§ TASK DESCRIPTION: Show every line in the entries below where the word "green" appears.

***** DATA *****

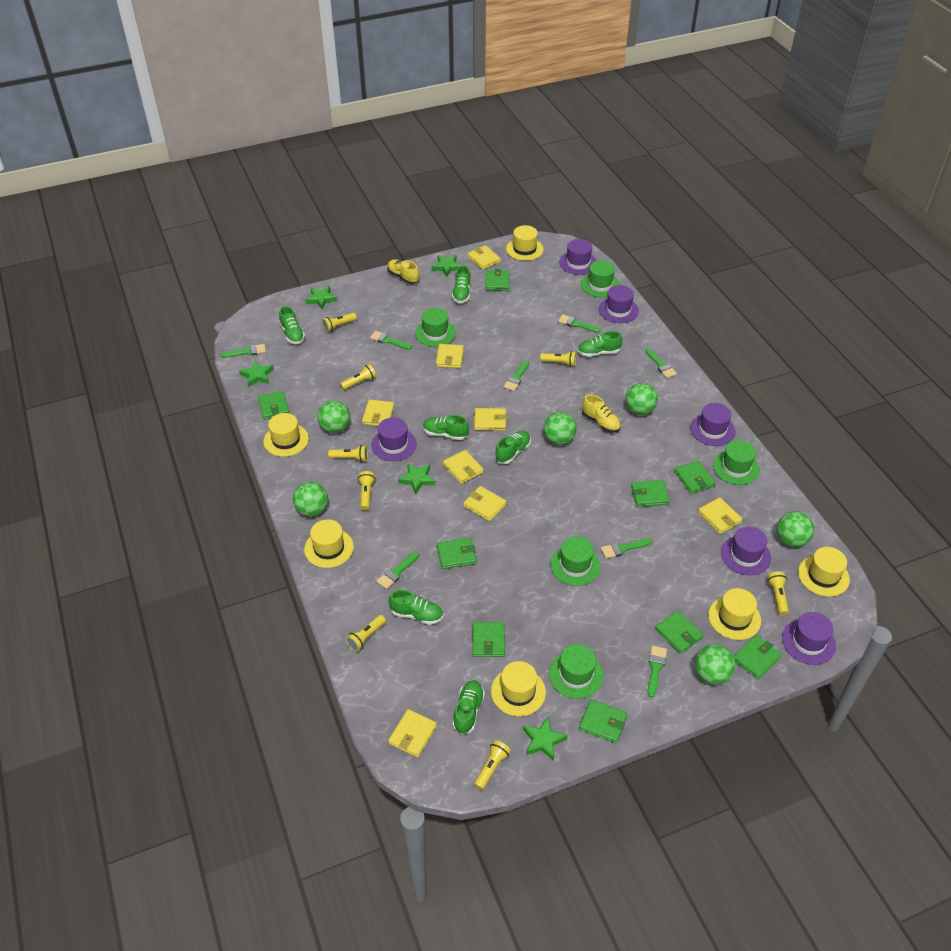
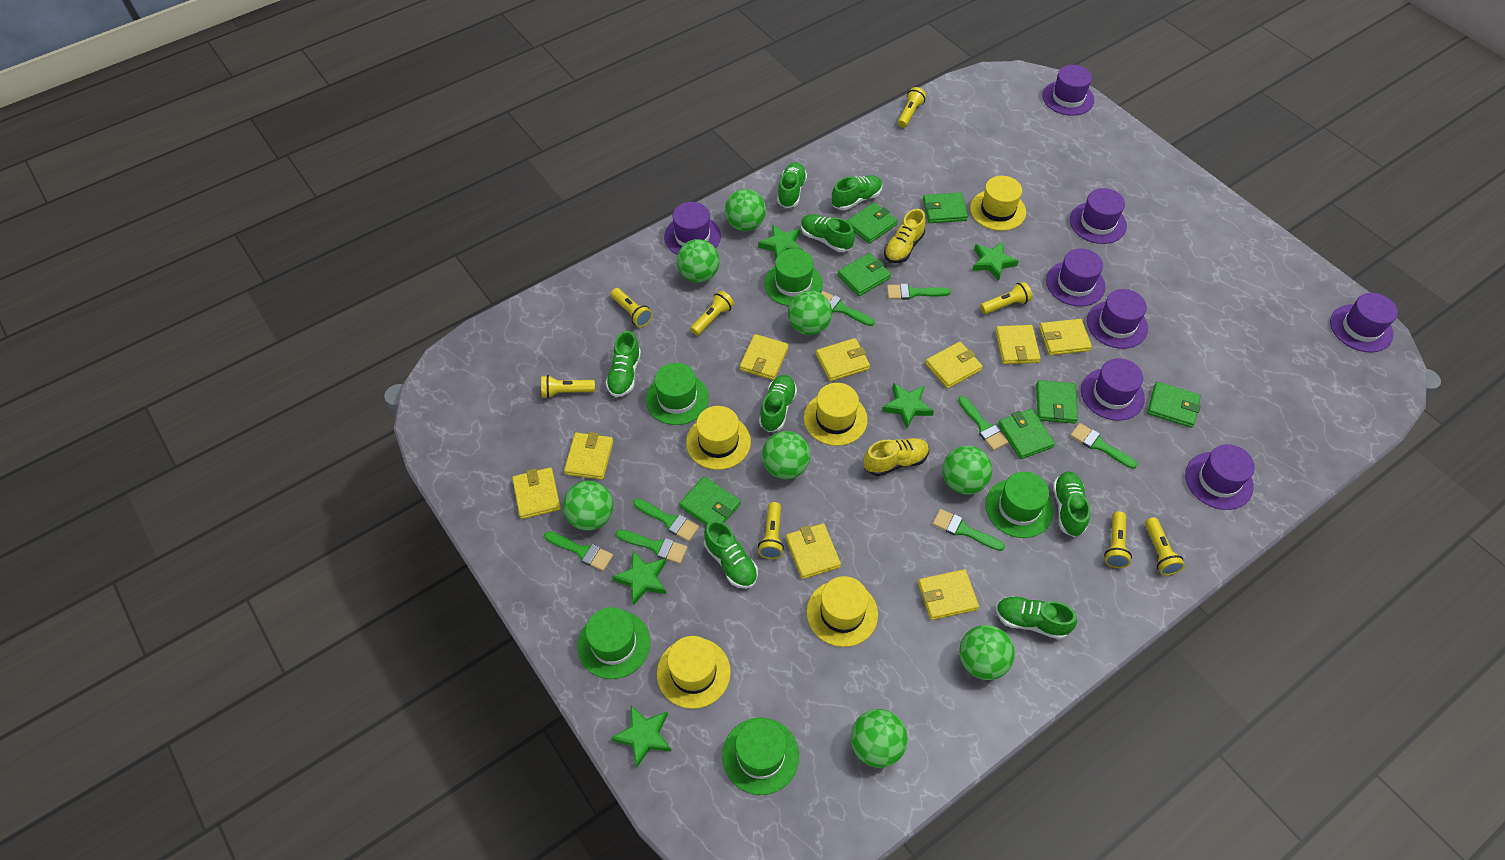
green ball: 6 -> 8
green shoe: 7 -> 8
green wallet: 9 -> 7
purple hat: 6 -> 8
yellow hat: 6 -> 5
yellow wallet: 8 -> 9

*****

§ FINAL ANSWER:
green ball: 6 -> 8
green shoe: 7 -> 8
green wallet: 9 -> 7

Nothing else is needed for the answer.